>>>>>

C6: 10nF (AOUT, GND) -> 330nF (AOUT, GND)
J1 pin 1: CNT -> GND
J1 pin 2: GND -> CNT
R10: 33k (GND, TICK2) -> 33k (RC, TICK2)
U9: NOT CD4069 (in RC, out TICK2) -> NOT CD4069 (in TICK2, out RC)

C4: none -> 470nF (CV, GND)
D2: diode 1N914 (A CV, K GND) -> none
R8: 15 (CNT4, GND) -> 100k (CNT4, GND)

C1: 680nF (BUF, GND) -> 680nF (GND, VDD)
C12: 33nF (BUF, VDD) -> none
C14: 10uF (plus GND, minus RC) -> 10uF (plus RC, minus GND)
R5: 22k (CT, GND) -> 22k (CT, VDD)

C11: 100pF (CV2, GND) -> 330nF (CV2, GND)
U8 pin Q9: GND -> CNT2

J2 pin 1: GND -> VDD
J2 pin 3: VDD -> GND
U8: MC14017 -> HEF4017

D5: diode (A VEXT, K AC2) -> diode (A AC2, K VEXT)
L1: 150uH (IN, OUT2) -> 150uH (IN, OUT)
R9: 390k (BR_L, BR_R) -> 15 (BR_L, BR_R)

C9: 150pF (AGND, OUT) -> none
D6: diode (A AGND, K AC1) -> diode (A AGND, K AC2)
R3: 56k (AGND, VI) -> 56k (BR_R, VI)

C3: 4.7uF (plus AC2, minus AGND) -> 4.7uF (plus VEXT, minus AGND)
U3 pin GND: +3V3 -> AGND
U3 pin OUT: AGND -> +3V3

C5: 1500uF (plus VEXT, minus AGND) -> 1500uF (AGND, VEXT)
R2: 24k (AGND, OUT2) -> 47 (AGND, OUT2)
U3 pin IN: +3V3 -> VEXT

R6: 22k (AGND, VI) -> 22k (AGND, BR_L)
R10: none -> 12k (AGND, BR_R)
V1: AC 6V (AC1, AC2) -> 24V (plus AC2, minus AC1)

<<<<<

Problem requirements
Above are the records; set each one down word for word.

The answer
C6: 10nF (AOUT, GND) -> 330nF (AOUT, GND)
J1 pin 1: CNT -> GND
J1 pin 2: GND -> CNT
R10: 33k (GND, TICK2) -> 33k (RC, TICK2)
U9: NOT CD4069 (in RC, out TICK2) -> NOT CD4069 (in TICK2, out RC)

C4: none -> 470nF (CV, GND)
D2: diode 1N914 (A CV, K GND) -> none
R8: 15 (CNT4, GND) -> 100k (CNT4, GND)

C1: 680nF (BUF, GND) -> 680nF (GND, VDD)
C12: 33nF (BUF, VDD) -> none
C14: 10uF (plus GND, minus RC) -> 10uF (plus RC, minus GND)
R5: 22k (CT, GND) -> 22k (CT, VDD)

C11: 100pF (CV2, GND) -> 330nF (CV2, GND)
U8 pin Q9: GND -> CNT2

J2 pin 1: GND -> VDD
J2 pin 3: VDD -> GND
U8: MC14017 -> HEF4017

D5: diode (A VEXT, K AC2) -> diode (A AC2, K VEXT)
L1: 150uH (IN, OUT2) -> 150uH (IN, OUT)
R9: 390k (BR_L, BR_R) -> 15 (BR_L, BR_R)

C9: 150pF (AGND, OUT) -> none
D6: diode (A AGND, K AC1) -> diode (A AGND, K AC2)
R3: 56k (AGND, VI) -> 56k (BR_R, VI)

C3: 4.7uF (plus AC2, minus AGND) -> 4.7uF (plus VEXT, minus AGND)
U3 pin GND: +3V3 -> AGND
U3 pin OUT: AGND -> +3V3

C5: 1500uF (plus VEXT, minus AGND) -> 1500uF (AGND, VEXT)
R2: 24k (AGND, OUT2) -> 47 (AGND, OUT2)
U3 pin IN: +3V3 -> VEXT

R6: 22k (AGND, VI) -> 22k (AGND, BR_L)
R10: none -> 12k (AGND, BR_R)
V1: AC 6V (AC1, AC2) -> 24V (plus AC2, minus AC1)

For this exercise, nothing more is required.